(Before-and-after change records)
..........

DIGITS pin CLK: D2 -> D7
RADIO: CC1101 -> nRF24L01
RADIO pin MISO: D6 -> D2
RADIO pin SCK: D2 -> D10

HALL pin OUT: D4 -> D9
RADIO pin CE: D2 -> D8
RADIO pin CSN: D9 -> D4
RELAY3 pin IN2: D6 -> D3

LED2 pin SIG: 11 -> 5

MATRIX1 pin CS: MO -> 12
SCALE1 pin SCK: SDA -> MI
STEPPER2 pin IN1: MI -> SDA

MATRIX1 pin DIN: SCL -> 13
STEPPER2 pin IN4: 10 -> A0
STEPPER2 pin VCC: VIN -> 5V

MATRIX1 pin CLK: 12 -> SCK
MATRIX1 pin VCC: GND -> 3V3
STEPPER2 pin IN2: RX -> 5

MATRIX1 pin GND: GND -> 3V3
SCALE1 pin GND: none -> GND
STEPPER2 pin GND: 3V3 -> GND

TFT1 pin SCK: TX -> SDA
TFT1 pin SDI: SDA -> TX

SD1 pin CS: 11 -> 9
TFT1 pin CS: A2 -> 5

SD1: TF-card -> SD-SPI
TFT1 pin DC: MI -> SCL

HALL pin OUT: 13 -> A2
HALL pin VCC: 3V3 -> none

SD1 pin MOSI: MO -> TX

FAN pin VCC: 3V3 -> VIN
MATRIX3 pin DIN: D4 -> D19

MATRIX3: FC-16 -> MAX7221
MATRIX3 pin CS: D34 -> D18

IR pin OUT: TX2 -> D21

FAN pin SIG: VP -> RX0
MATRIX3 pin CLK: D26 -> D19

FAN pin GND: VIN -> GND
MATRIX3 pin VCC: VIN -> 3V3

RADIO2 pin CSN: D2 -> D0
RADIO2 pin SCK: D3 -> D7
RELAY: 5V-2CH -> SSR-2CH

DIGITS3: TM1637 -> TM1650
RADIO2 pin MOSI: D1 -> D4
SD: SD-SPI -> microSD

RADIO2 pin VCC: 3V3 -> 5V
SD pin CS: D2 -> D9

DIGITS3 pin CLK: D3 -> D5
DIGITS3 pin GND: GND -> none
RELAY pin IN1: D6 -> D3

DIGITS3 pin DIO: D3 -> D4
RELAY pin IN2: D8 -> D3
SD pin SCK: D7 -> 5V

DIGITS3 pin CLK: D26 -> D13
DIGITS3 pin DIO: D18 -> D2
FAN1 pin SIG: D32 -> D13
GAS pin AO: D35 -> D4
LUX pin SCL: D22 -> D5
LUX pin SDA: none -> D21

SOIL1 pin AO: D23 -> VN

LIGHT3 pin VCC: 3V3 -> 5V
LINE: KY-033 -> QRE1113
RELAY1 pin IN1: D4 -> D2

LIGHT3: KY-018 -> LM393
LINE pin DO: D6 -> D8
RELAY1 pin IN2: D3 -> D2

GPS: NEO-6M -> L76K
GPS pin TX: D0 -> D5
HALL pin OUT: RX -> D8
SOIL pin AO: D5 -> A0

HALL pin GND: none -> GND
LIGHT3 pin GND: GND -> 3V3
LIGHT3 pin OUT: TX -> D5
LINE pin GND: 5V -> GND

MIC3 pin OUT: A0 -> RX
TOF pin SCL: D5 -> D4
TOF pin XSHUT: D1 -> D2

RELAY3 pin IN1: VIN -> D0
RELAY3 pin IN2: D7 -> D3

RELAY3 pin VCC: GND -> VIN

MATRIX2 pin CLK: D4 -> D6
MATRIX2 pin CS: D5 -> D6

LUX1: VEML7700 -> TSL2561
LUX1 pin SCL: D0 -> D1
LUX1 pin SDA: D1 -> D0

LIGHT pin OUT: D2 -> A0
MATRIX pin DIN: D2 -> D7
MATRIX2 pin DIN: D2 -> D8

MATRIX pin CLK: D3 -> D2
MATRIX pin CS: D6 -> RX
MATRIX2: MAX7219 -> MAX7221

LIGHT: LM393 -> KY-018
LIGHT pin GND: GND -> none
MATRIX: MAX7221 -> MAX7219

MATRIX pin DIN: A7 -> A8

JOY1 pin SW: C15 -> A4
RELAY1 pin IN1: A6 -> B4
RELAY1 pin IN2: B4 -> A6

..........

> AIM OF THE EXERCISE:
Would you please copy exactly the part of the entries above that begins at the line containing "SD1 pin CS: 11 -> 9" and ends at the line containing "SD: SD-SPI -> microSD", both lines included?

> SOLVED PROBLEM:
SD1 pin CS: 11 -> 9
TFT1 pin CS: A2 -> 5

SD1: TF-card -> SD-SPI
TFT1 pin DC: MI -> SCL

HALL pin OUT: 13 -> A2
HALL pin VCC: 3V3 -> none

SD1 pin MOSI: MO -> TX

FAN pin VCC: 3V3 -> VIN
MATRIX3 pin DIN: D4 -> D19

MATRIX3: FC-16 -> MAX7221
MATRIX3 pin CS: D34 -> D18

IR pin OUT: TX2 -> D21

FAN pin SIG: VP -> RX0
MATRIX3 pin CLK: D26 -> D19

FAN pin GND: VIN -> GND
MATRIX3 pin VCC: VIN -> 3V3

RADIO2 pin CSN: D2 -> D0
RADIO2 pin SCK: D3 -> D7
RELAY: 5V-2CH -> SSR-2CH

DIGITS3: TM1637 -> TM1650
RADIO2 pin MOSI: D1 -> D4
SD: SD-SPI -> microSD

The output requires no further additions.